Exercise description: Restate every record word for word, without the pictures.

=======

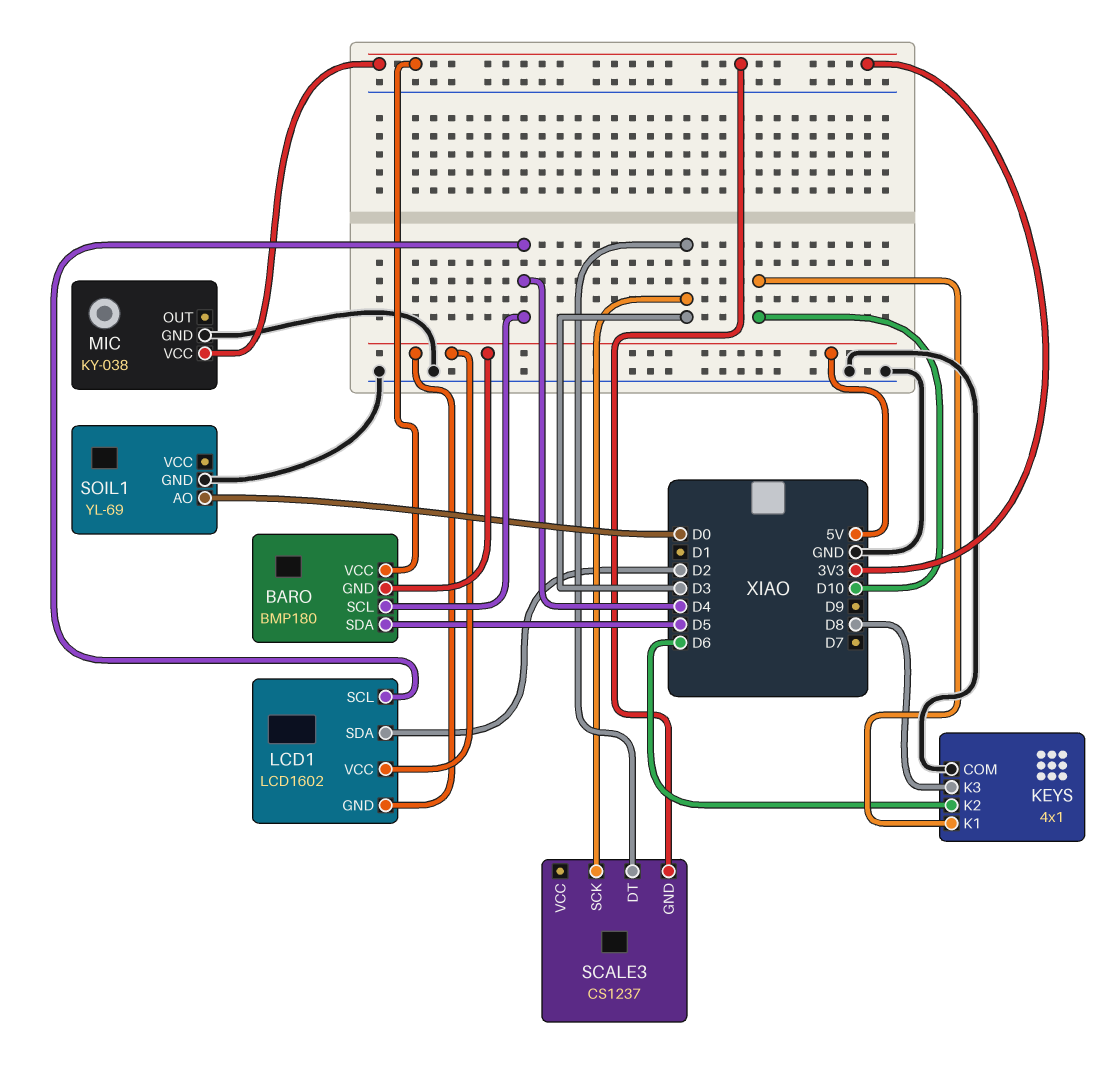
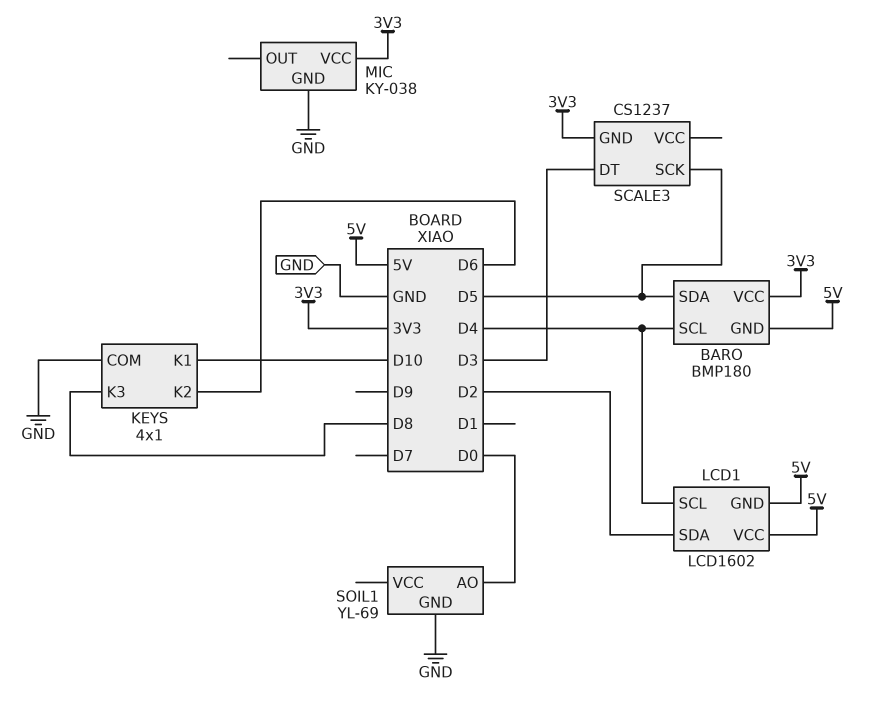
SCALE3 pin SCK: D3 -> D5

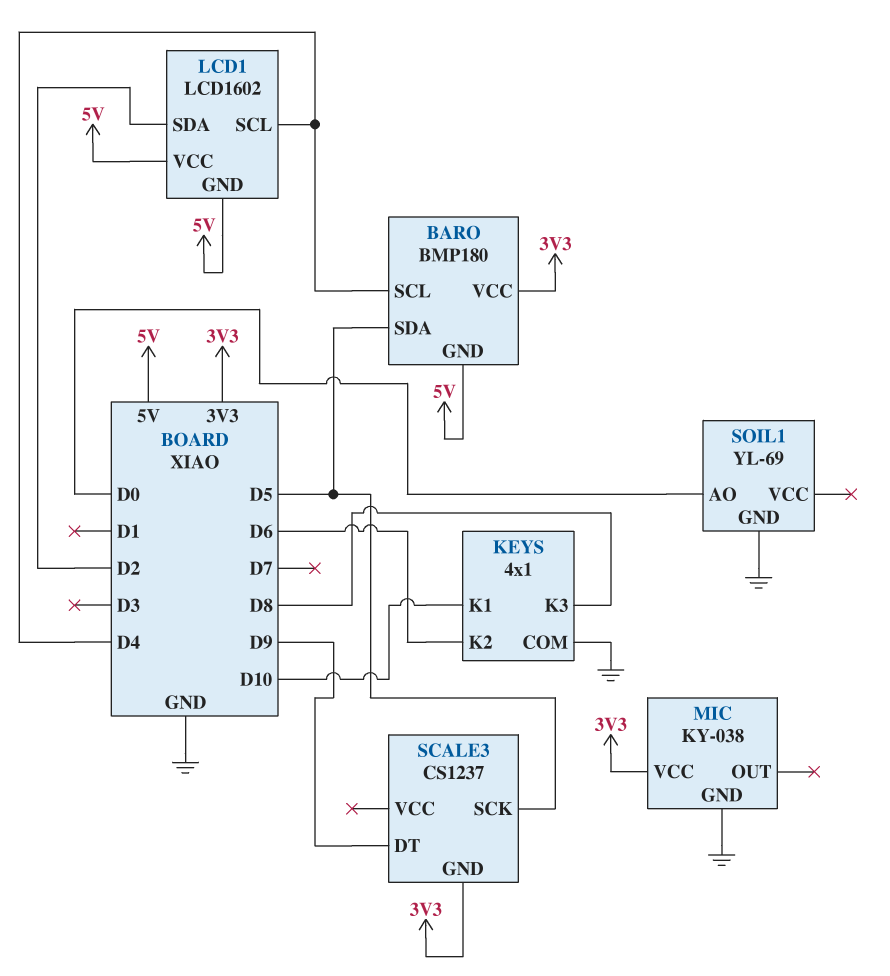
SCALE3 pin DT: D3 -> D9

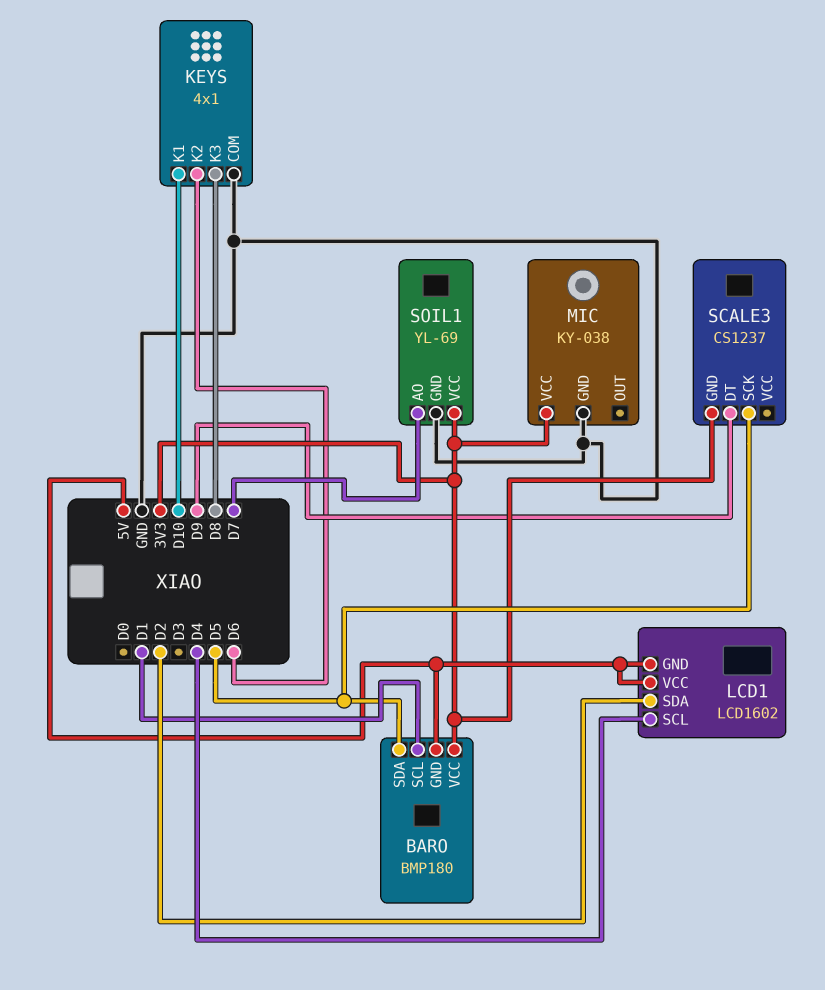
BARO pin SCL: D4 -> D1
SOIL1 pin AO: D0 -> D7
SOIL1 pin VCC: none -> 3V3

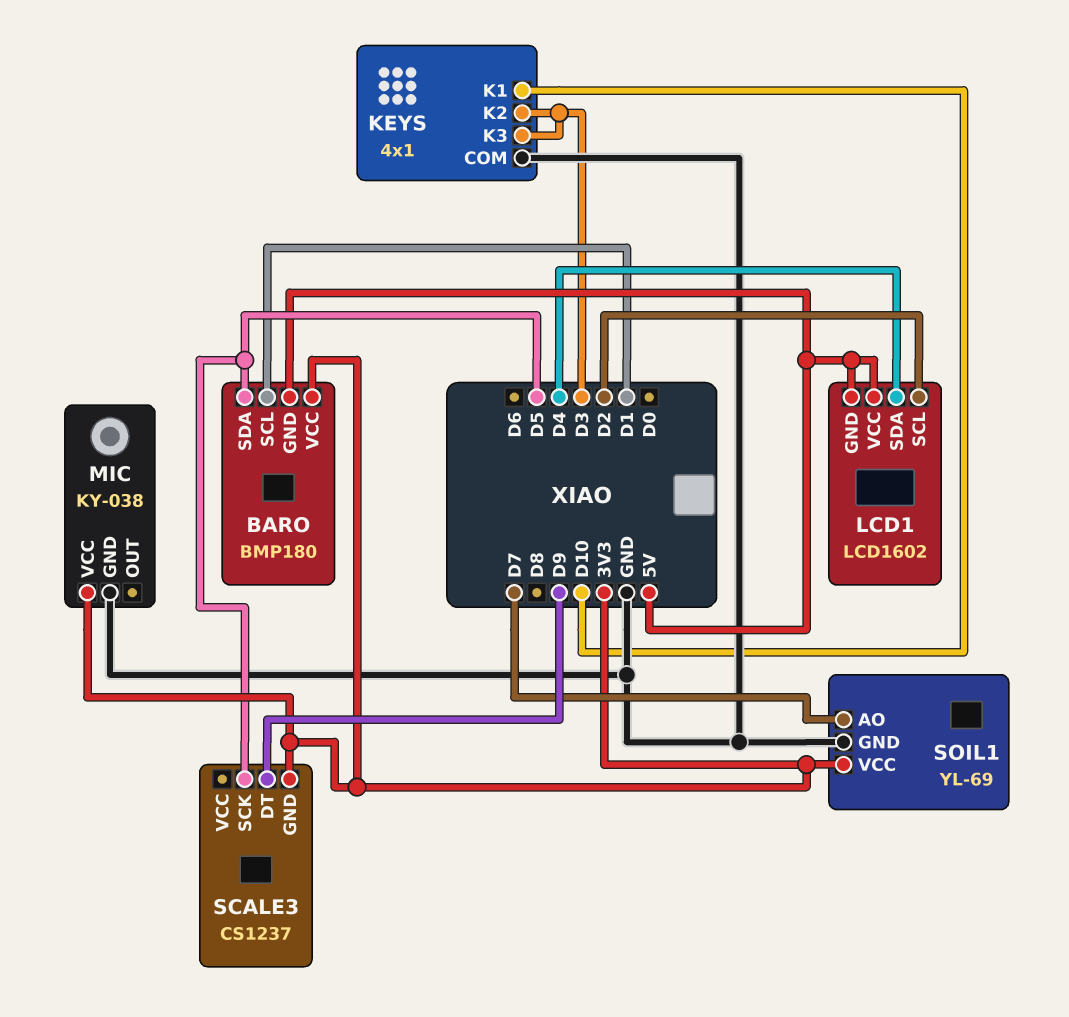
KEYS pin K2: D6 -> D3
KEYS pin K3: D8 -> D3
LCD1 pin SCL: D4 -> D2
LCD1 pin SDA: D2 -> D4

=======

Written answer:
SCALE3 pin SCK: D3 -> D5

SCALE3 pin DT: D3 -> D9

BARO pin SCL: D4 -> D1
SOIL1 pin AO: D0 -> D7
SOIL1 pin VCC: none -> 3V3

KEYS pin K2: D6 -> D3
KEYS pin K3: D8 -> D3
LCD1 pin SCL: D4 -> D2
LCD1 pin SDA: D2 -> D4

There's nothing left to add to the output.